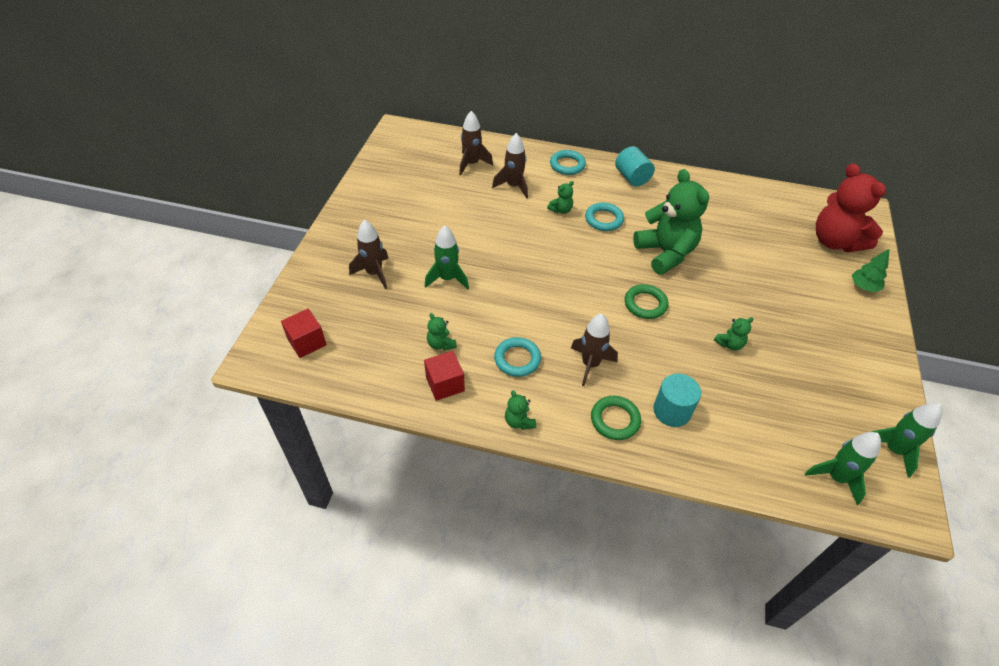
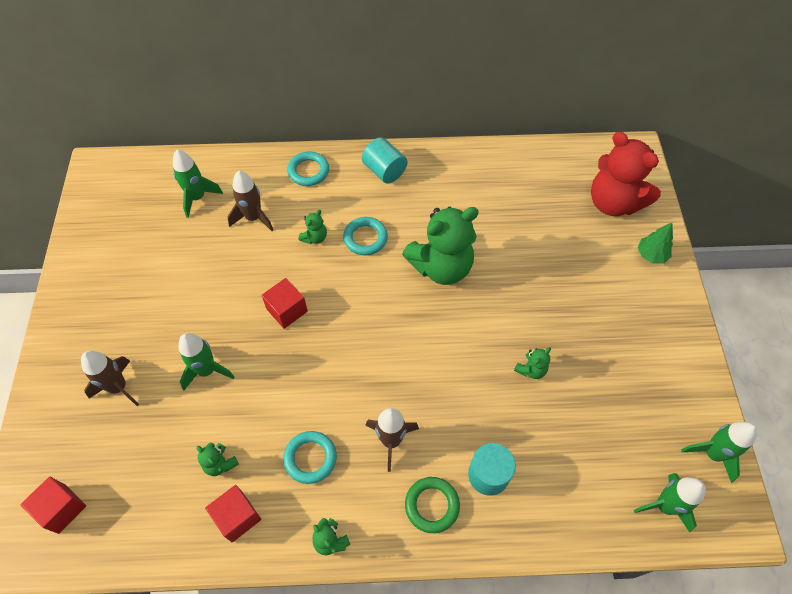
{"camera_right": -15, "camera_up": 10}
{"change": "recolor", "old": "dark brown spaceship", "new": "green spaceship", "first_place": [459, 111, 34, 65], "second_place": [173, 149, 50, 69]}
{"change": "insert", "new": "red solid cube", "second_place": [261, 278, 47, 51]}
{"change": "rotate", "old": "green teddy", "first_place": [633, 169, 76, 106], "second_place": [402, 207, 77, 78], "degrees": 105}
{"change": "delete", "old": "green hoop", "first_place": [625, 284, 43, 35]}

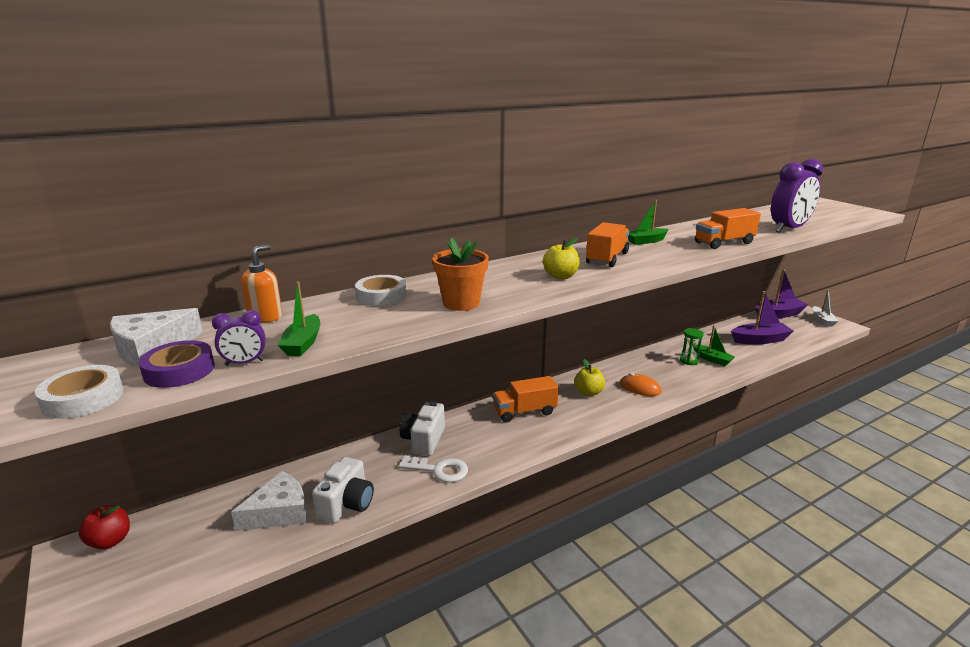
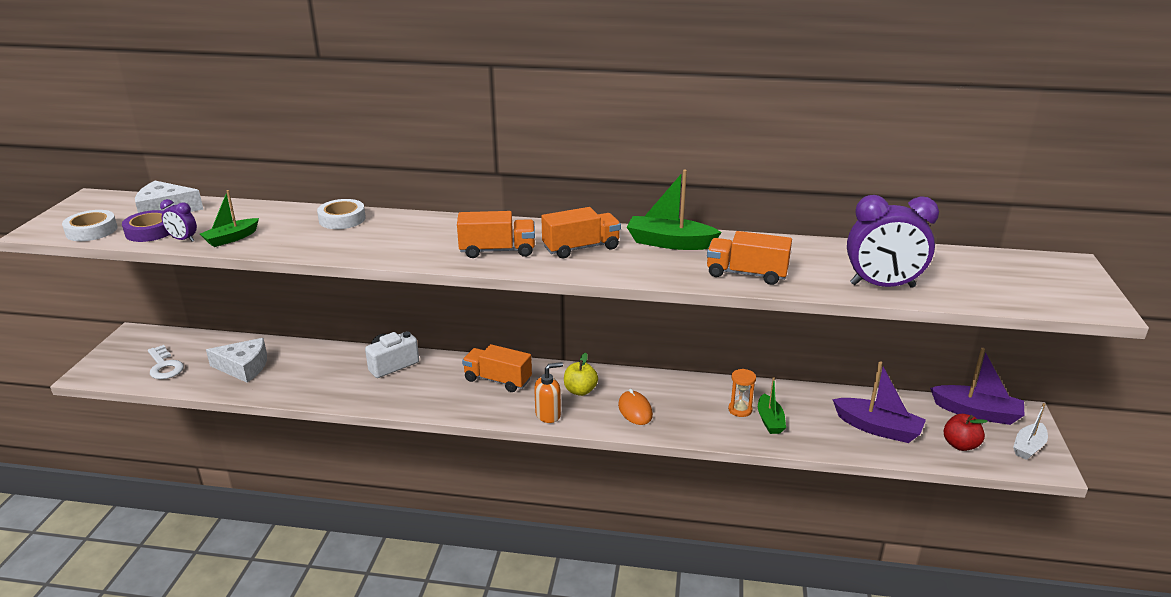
{"camera_right": 40, "camera_up": 5}
{"change": "move", "old": "pure white door key", "first_place": [398, 455, 70, 28], "second_place": [148, 345, 36, 34]}
{"change": "replace", "old": "bright yellow apple fruit", "new": "orange toy truck", "first_place": [543, 238, 37, 41], "second_place": [457, 211, 78, 47]}
{"change": "move", "old": "orange soap pump", "first_place": [241, 244, 41, 78], "second_place": [534, 362, 29, 61]}
{"change": "resize", "old": "green sailboat", "first_place": [628, 200, 41, 45], "second_place": [627, 169, 95, 81], "factor": 1.56}
{"change": "recolor", "old": "green hourglass", "new": "orange hourglass", "first_place": [680, 328, 24, 37], "second_place": [728, 369, 28, 48]}
{"change": "move", "old": "red apple fruit", "first_place": [79, 505, 51, 44], "second_place": [944, 414, 44, 37]}
{"change": "delete", "old": "pure white camera", "first_place": [312, 457, 62, 66]}
{"change": "delete", "old": "orange plant pot", "first_place": [432, 238, 57, 73]}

#####

With the pictures omitted, the material is to be transcribed exactly.

{"camera_right": -15, "camera_up": 10}
{"change": "recolor", "old": "dark brown spaceship", "new": "green spaceship", "first_place": [459, 111, 34, 65], "second_place": [173, 149, 50, 69]}
{"change": "insert", "new": "red solid cube", "second_place": [261, 278, 47, 51]}
{"change": "rotate", "old": "green teddy", "first_place": [633, 169, 76, 106], "second_place": [402, 207, 77, 78], "degrees": 105}
{"change": "delete", "old": "green hoop", "first_place": [625, 284, 43, 35]}

{"camera_right": 40, "camera_up": 5}
{"change": "move", "old": "pure white door key", "first_place": [398, 455, 70, 28], "second_place": [148, 345, 36, 34]}
{"change": "replace", "old": "bright yellow apple fruit", "new": "orange toy truck", "first_place": [543, 238, 37, 41], "second_place": [457, 211, 78, 47]}
{"change": "move", "old": "orange soap pump", "first_place": [241, 244, 41, 78], "second_place": [534, 362, 29, 61]}
{"change": "resize", "old": "green sailboat", "first_place": [628, 200, 41, 45], "second_place": [627, 169, 95, 81], "factor": 1.56}
{"change": "recolor", "old": "green hourglass", "new": "orange hourglass", "first_place": [680, 328, 24, 37], "second_place": [728, 369, 28, 48]}
{"change": "move", "old": "red apple fruit", "first_place": [79, 505, 51, 44], "second_place": [944, 414, 44, 37]}
{"change": "delete", "old": "pure white camera", "first_place": [312, 457, 62, 66]}
{"change": "delete", "old": "orange plant pot", "first_place": [432, 238, 57, 73]}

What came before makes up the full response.